-- What is needed --
Everything in the listing below must be set down again exactly, apart from the pictures.

-- Data extracts --
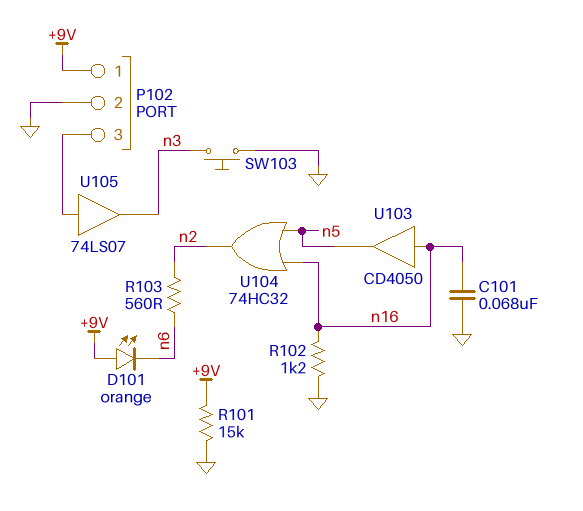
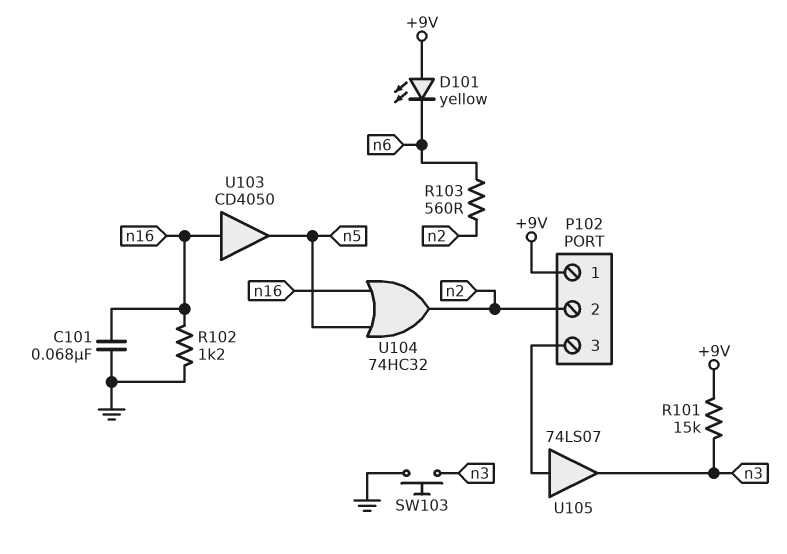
D101: LED orange (A +9V, K n6) -> LED yellow (A +9V, K n6)
P102 pin 2: GND -> n2
R101: 15k (+9V, GND) -> 15k (+9V, n3)

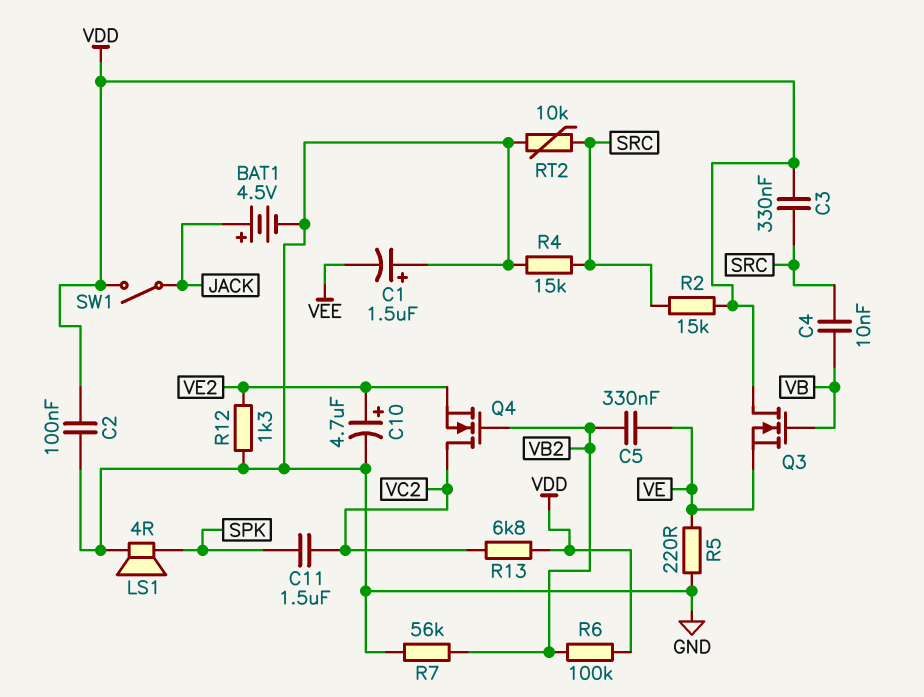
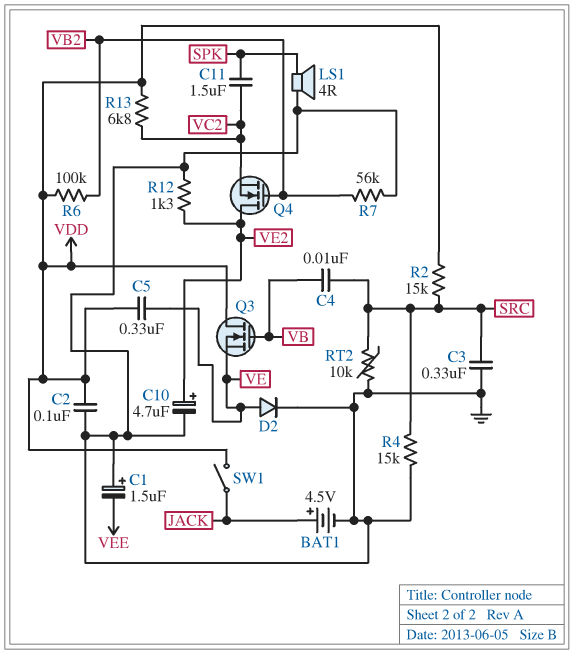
C3: 330nF (SRC, VDD) -> 330nF (GND, SRC)
C5: 330nF (VB2, VE) -> 330nF (VDD, VE)
D2: none -> diode (A VE, K GND)
Q4: NMOS (G VB2, D VC2, S VE2) -> NMOS (G VB2, D VE2, S VC2)
R5: 220 (GND, VE) -> none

-- Task answer --
D101: LED orange (A +9V, K n6) -> LED yellow (A +9V, K n6)
P102 pin 2: GND -> n2
R101: 15k (+9V, GND) -> 15k (+9V, n3)

C3: 330nF (SRC, VDD) -> 330nF (GND, SRC)
C5: 330nF (VB2, VE) -> 330nF (VDD, VE)
D2: none -> diode (A VE, K GND)
Q4: NMOS (G VB2, D VC2, S VE2) -> NMOS (G VB2, D VE2, S VC2)
R5: 220 (GND, VE) -> none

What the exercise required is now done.